= Records provided =
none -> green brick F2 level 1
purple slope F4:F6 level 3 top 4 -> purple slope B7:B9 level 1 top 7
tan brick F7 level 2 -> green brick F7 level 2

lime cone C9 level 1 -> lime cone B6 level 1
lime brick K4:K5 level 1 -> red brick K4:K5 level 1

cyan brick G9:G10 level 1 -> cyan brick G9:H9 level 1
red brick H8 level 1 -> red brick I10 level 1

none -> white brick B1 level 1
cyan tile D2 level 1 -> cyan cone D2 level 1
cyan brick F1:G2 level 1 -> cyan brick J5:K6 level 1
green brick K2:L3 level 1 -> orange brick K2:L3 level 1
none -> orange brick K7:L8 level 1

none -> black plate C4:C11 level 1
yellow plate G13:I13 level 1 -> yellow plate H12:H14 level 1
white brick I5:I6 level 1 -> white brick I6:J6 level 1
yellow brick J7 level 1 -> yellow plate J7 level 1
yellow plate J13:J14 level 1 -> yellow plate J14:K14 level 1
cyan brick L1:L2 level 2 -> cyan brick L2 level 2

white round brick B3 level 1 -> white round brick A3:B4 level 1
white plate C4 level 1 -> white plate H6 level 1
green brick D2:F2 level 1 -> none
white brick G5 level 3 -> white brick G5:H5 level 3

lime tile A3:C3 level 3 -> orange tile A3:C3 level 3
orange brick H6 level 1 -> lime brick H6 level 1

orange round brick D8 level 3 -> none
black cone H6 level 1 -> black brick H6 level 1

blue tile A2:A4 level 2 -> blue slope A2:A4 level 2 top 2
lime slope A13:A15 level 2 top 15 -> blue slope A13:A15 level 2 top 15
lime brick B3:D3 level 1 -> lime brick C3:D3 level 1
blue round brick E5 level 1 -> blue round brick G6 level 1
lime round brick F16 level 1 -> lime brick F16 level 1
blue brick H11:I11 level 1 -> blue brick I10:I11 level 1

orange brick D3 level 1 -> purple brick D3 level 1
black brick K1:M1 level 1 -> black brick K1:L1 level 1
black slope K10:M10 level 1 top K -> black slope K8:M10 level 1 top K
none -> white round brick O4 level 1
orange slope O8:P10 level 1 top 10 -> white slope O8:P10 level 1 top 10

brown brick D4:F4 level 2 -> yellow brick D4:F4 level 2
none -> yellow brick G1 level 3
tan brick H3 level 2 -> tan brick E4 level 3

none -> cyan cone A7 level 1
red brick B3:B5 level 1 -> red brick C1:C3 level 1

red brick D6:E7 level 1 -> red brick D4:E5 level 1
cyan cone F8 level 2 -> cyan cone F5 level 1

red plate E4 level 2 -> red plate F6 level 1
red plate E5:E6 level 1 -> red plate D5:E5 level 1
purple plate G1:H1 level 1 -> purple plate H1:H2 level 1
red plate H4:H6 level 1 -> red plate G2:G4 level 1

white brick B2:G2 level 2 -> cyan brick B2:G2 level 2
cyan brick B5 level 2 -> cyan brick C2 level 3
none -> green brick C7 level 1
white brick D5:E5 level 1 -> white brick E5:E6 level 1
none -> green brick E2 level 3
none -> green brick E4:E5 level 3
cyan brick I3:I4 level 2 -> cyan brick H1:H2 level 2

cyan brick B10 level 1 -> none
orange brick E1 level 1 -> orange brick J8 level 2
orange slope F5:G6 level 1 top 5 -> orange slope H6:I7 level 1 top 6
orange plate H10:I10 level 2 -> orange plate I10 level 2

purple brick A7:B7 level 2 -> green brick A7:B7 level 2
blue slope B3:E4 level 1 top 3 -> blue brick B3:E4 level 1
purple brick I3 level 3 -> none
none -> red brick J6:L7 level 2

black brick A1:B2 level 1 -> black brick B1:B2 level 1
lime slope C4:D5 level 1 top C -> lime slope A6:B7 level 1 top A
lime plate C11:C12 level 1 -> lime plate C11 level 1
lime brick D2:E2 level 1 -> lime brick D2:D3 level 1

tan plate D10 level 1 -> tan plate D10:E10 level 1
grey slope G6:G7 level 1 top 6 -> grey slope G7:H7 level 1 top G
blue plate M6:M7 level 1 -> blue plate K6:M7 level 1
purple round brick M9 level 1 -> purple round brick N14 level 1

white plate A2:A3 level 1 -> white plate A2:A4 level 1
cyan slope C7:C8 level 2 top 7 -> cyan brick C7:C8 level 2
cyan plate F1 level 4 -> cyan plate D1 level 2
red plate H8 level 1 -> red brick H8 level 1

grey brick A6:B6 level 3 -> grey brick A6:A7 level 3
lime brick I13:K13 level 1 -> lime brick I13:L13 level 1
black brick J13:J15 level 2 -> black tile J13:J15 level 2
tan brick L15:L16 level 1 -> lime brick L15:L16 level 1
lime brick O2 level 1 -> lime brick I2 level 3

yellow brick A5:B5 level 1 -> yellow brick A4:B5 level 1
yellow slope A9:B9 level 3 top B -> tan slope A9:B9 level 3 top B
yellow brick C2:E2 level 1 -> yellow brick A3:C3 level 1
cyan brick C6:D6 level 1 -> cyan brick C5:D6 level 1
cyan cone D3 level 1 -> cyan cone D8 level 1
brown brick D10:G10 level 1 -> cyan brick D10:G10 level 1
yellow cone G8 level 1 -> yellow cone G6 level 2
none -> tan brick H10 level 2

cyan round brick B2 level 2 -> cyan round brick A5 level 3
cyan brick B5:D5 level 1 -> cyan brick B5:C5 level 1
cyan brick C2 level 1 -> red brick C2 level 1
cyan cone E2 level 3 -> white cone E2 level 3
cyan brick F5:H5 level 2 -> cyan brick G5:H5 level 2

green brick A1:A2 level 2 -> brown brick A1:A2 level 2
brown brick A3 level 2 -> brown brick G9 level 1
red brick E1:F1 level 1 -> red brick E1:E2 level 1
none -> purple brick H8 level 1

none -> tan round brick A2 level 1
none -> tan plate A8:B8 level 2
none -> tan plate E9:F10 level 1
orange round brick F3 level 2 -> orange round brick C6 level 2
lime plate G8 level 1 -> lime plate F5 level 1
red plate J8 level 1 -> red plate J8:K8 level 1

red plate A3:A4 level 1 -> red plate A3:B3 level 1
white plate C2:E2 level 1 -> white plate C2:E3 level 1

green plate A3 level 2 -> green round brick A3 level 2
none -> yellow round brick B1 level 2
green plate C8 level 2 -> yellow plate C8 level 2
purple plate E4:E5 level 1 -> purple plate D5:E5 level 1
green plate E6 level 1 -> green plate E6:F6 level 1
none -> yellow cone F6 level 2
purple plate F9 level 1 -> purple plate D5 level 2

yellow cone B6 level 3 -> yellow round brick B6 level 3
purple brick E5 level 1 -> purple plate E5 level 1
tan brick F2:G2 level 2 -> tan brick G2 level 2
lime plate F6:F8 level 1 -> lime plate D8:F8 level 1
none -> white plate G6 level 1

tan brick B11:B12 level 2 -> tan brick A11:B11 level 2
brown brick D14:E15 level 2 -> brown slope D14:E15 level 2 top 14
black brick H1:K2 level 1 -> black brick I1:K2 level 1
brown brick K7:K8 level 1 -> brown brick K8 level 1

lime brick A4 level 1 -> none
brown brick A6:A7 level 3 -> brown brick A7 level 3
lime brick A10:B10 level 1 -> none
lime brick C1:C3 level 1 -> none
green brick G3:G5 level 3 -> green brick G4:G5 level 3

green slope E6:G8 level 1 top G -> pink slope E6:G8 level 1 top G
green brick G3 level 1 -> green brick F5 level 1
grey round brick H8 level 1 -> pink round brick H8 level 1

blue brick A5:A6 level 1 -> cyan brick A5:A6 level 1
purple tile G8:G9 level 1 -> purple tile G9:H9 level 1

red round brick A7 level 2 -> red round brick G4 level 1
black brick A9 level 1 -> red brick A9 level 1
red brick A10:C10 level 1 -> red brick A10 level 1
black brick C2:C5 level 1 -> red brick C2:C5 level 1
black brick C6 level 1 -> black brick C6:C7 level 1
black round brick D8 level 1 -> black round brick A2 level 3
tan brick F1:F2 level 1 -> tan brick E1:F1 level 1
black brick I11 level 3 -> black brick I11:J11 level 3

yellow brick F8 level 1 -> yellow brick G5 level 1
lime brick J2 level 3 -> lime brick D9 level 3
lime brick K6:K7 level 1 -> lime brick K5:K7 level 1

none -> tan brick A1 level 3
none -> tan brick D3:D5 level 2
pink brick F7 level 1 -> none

= Work task =
Look above for the line with "none -> cyan cone A7 level 1" and the line with "orange slope F5:G6". Retype those two lines and every line between them exactly, adding nothing.

= Answer =
none -> cyan cone A7 level 1
red brick B3:B5 level 1 -> red brick C1:C3 level 1

red brick D6:E7 level 1 -> red brick D4:E5 level 1
cyan cone F8 level 2 -> cyan cone F5 level 1

red plate E4 level 2 -> red plate F6 level 1
red plate E5:E6 level 1 -> red plate D5:E5 level 1
purple plate G1:H1 level 1 -> purple plate H1:H2 level 1
red plate H4:H6 level 1 -> red plate G2:G4 level 1

white brick B2:G2 level 2 -> cyan brick B2:G2 level 2
cyan brick B5 level 2 -> cyan brick C2 level 3
none -> green brick C7 level 1
white brick D5:E5 level 1 -> white brick E5:E6 level 1
none -> green brick E2 level 3
none -> green brick E4:E5 level 3
cyan brick I3:I4 level 2 -> cyan brick H1:H2 level 2

cyan brick B10 level 1 -> none
orange brick E1 level 1 -> orange brick J8 level 2
orange slope F5:G6 level 1 top 5 -> orange slope H6:I7 level 1 top 6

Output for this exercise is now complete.